* DATASET CONTENT:
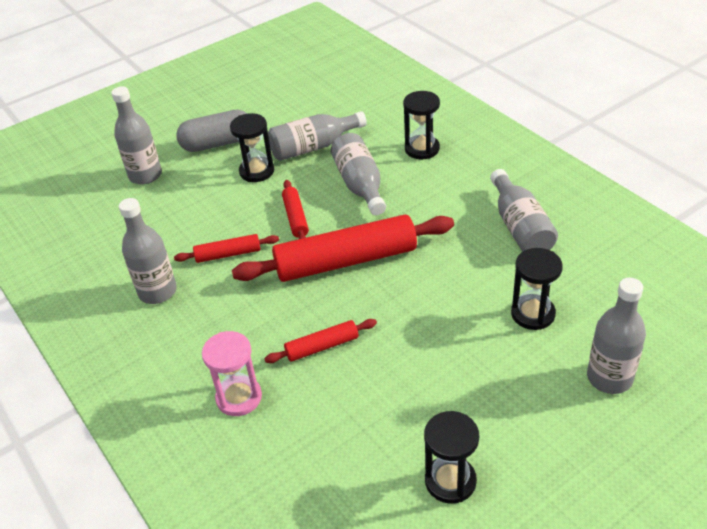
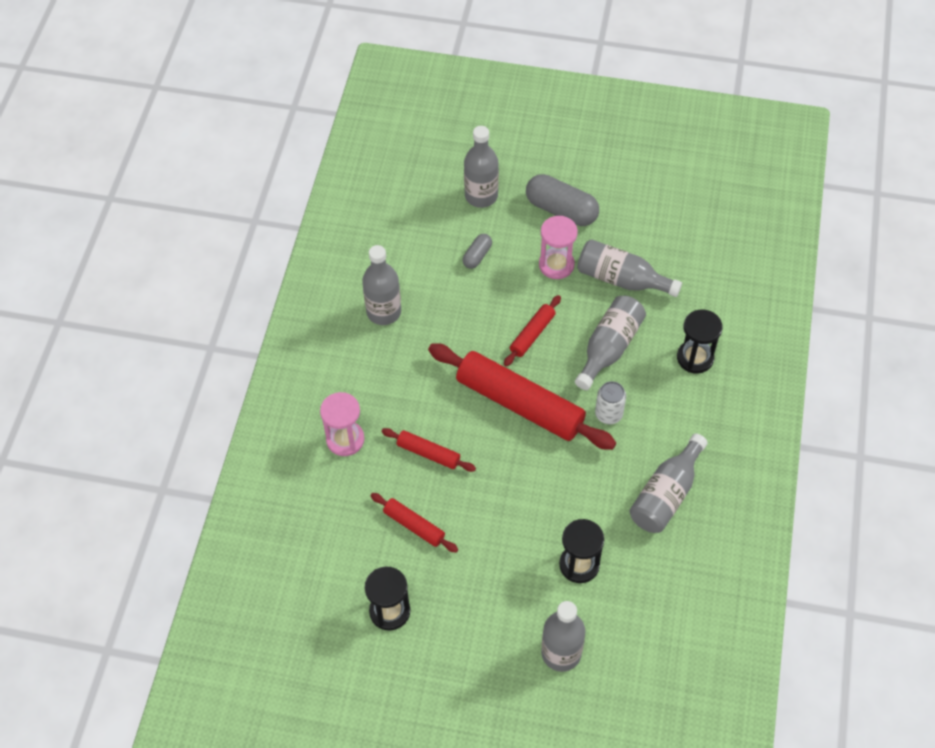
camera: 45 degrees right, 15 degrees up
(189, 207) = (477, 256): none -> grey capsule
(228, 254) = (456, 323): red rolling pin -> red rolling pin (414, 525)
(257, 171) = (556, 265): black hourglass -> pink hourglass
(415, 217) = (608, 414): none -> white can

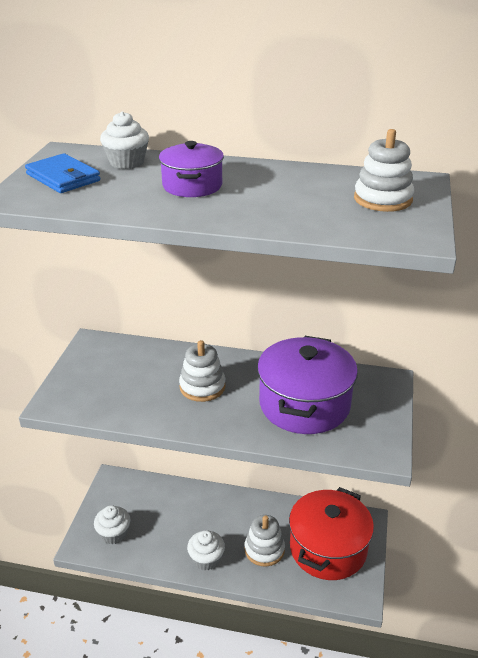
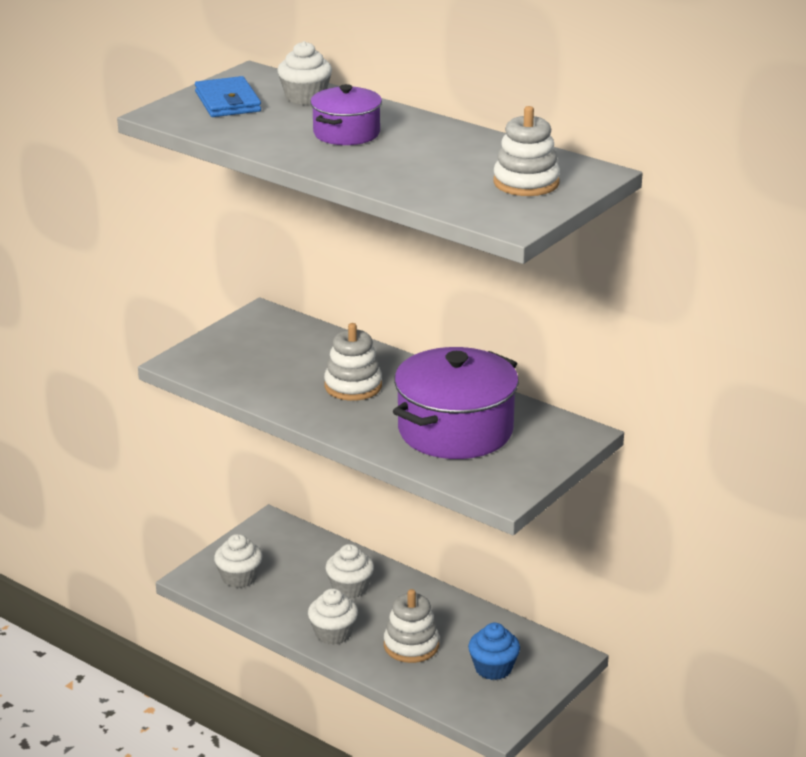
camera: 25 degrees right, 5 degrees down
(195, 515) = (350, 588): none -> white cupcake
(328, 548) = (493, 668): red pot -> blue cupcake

* EXERCISE:
Only the lines from the one with "(195, 515) = (350, 588): none" through the end of the material are wanted; copy them exactly, both ends included.

* RESULT OF THIS TASK:
(195, 515) = (350, 588): none -> white cupcake
(328, 548) = (493, 668): red pot -> blue cupcake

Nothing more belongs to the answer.